### ASSIGNMENT
In the records that follow, the lines from the one containing "(550, 136) = (202, 161): purple" to the one containing "(921, 472) = (599, 140): purple", inclusive, are to be given again exactly.
** AVAILABLE DATA follows **
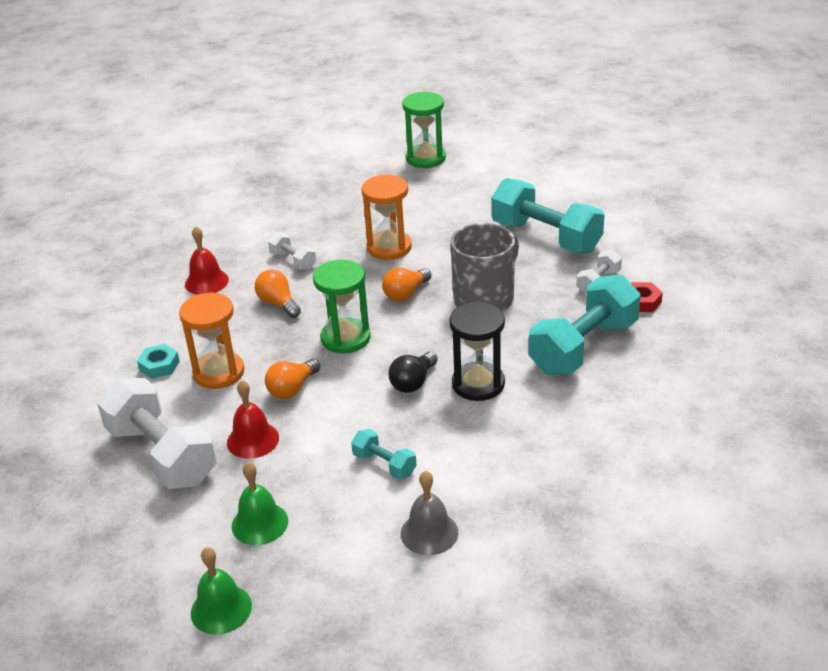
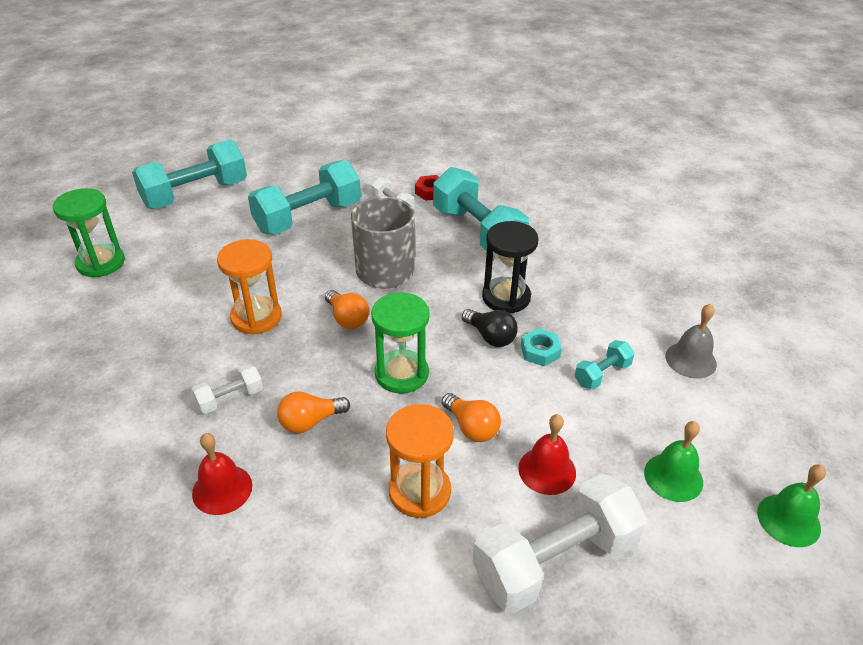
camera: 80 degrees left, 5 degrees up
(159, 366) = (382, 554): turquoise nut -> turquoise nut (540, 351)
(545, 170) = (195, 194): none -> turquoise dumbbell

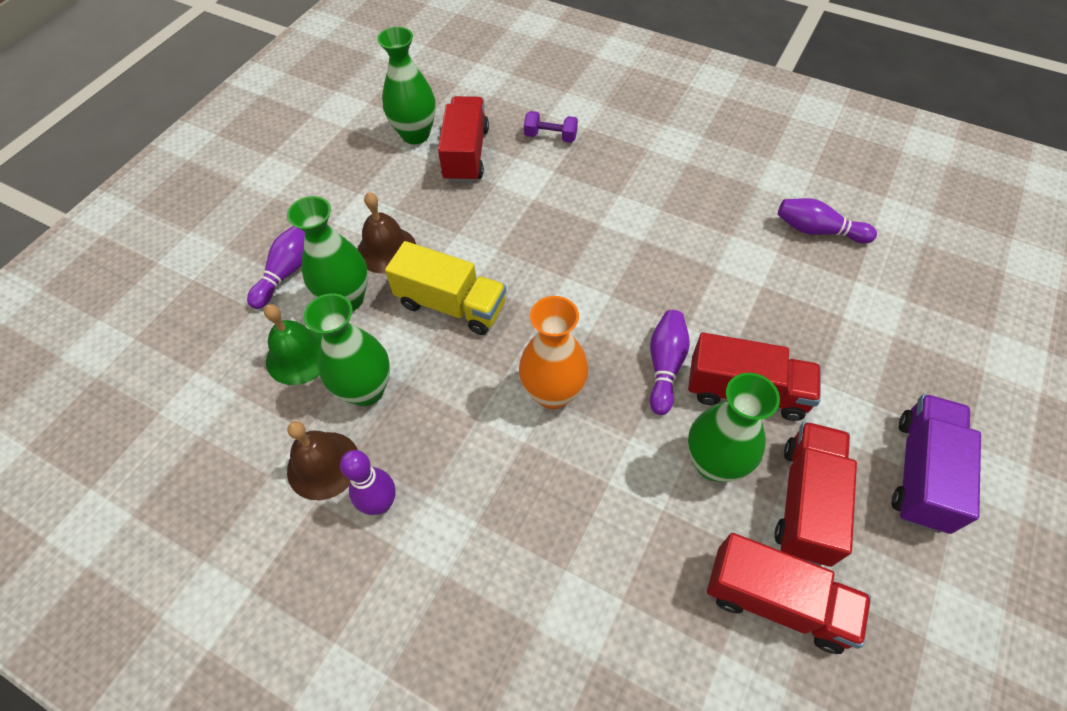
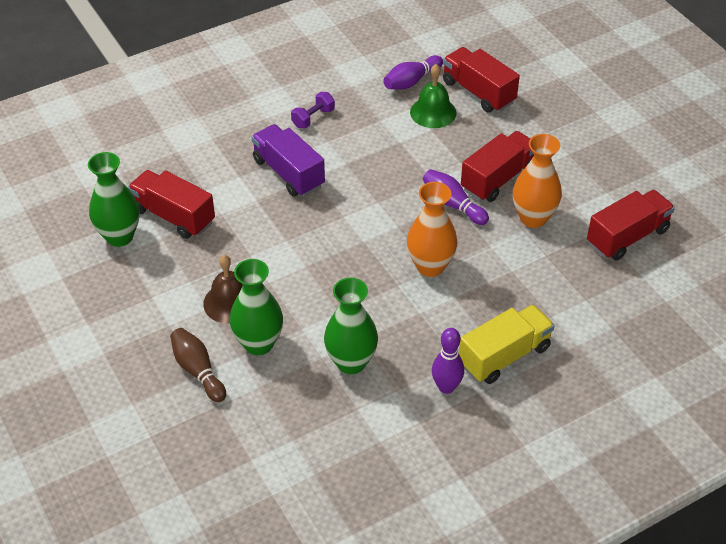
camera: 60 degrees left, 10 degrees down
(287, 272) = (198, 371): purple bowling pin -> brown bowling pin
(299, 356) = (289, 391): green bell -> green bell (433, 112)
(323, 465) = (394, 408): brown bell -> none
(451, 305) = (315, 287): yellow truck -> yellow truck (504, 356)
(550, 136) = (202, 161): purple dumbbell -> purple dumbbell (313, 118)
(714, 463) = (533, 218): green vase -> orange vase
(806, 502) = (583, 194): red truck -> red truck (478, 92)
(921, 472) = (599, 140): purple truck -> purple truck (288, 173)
** End of AVAILABLE DATA **
** AVAILABLE DATA follows **
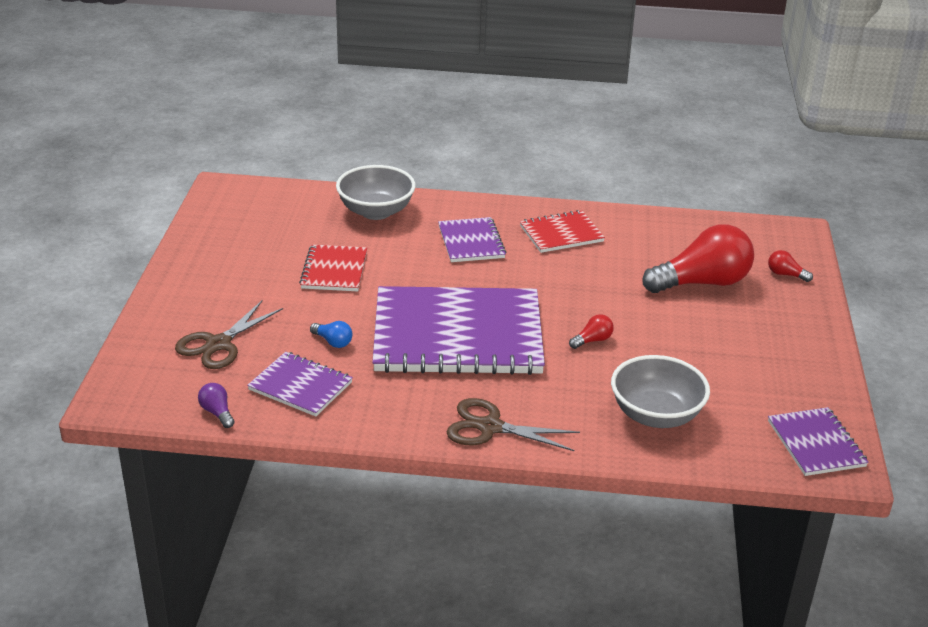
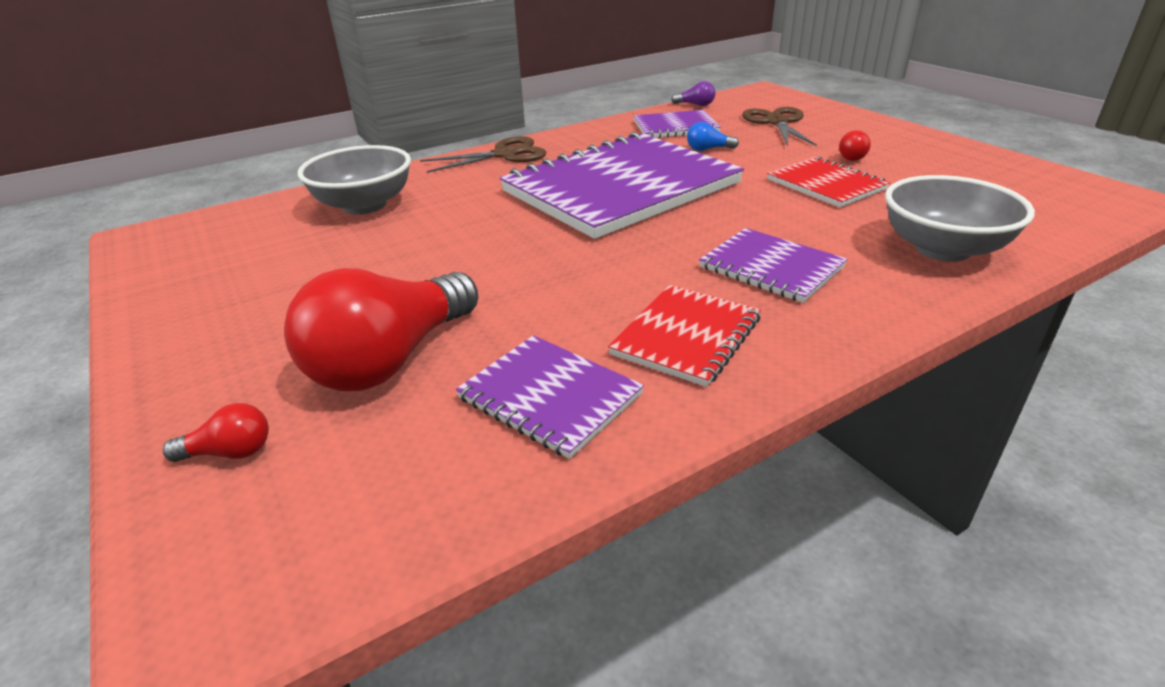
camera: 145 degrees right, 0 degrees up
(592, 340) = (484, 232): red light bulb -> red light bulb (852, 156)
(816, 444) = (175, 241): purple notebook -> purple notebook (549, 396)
** End of AVAILABLE DATA **
** AVAILABLE DATA follows **
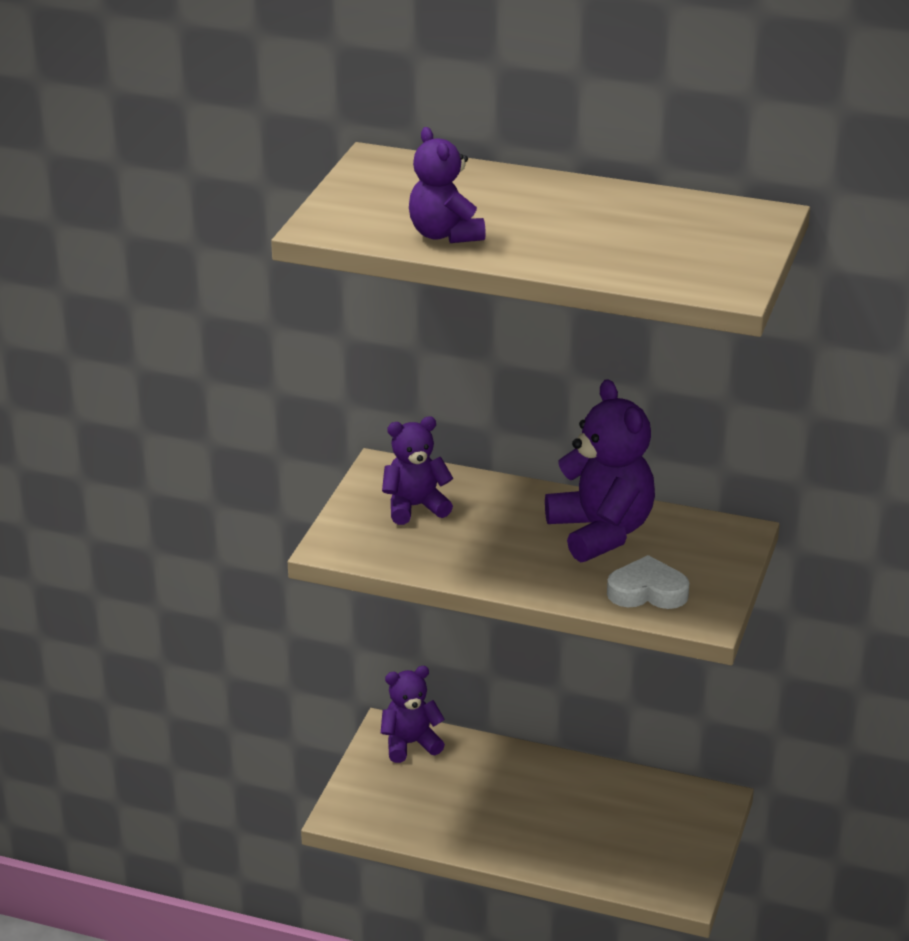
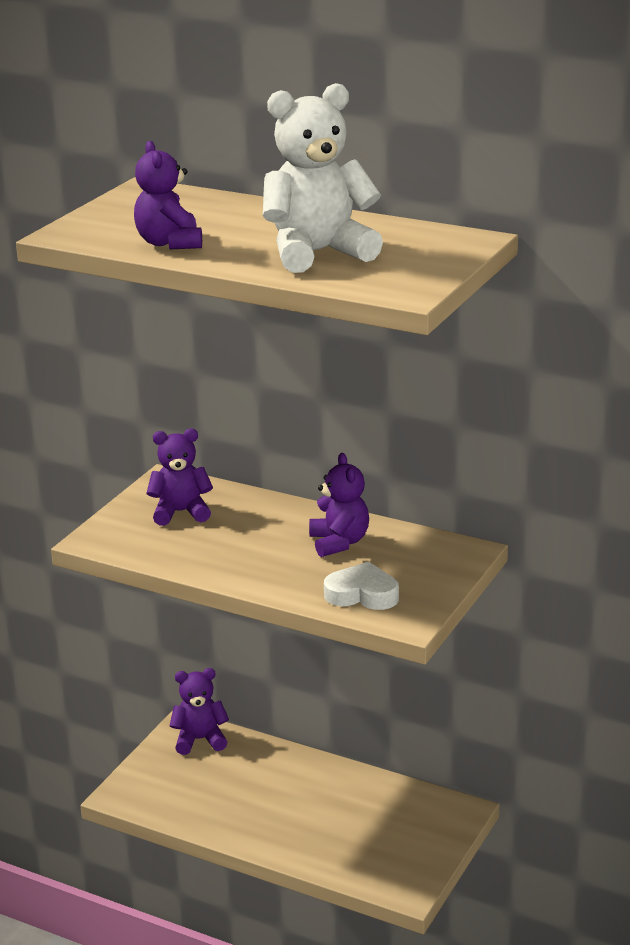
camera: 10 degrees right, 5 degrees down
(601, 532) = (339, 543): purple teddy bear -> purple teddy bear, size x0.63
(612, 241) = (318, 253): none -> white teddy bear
** End of AVAILABLE DATA **
### WRITTEN RESPONSE
(550, 136) = (202, 161): purple dumbbell -> purple dumbbell (313, 118)
(714, 463) = (533, 218): green vase -> orange vase
(806, 502) = (583, 194): red truck -> red truck (478, 92)
(921, 472) = (599, 140): purple truck -> purple truck (288, 173)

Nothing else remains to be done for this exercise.